* GIVEN DATA *
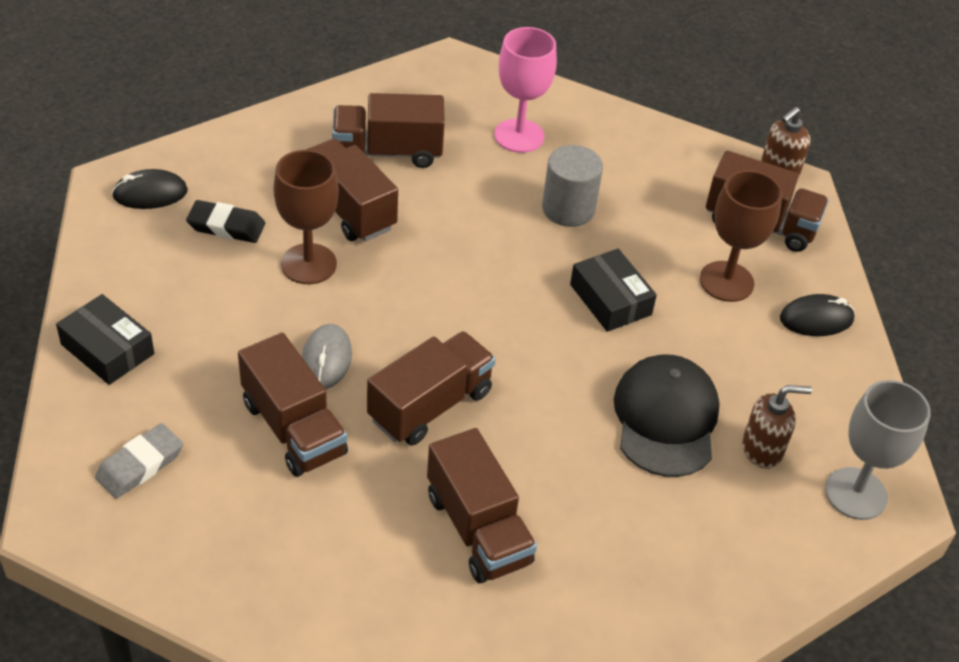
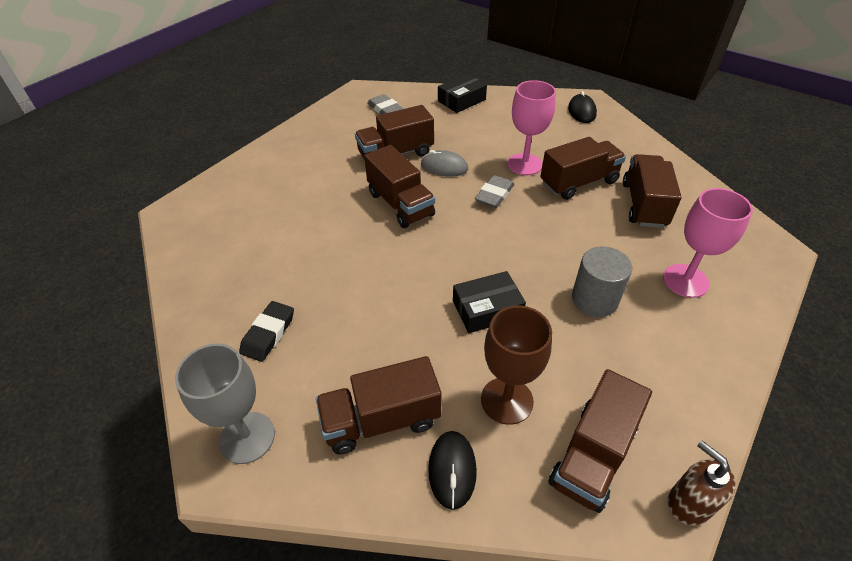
camera: 105 degrees right, 0 degrees up
(226, 226) = (556, 136): black eraser -> black eraser (268, 334)
(308, 264) = (524, 164): brown goblet -> pink goblet
(389, 297) = (494, 195): none -> grey eraser
(478, 529) = (304, 214): brown truck -> brown truck (381, 420)
(666, 419) = (360, 320): black cap -> none
(762, 449) = (313, 378): brown soap dispenser -> none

* PROBLEM *
The answer must consist of the lines from the one with "(389, 297) = (494, 195): none -> grey eraser" through the final line of the entries above, exactly as they are, and nothing else.

* ANSWER TO THIS EXERCISE *
(389, 297) = (494, 195): none -> grey eraser
(478, 529) = (304, 214): brown truck -> brown truck (381, 420)
(666, 419) = (360, 320): black cap -> none
(762, 449) = (313, 378): brown soap dispenser -> none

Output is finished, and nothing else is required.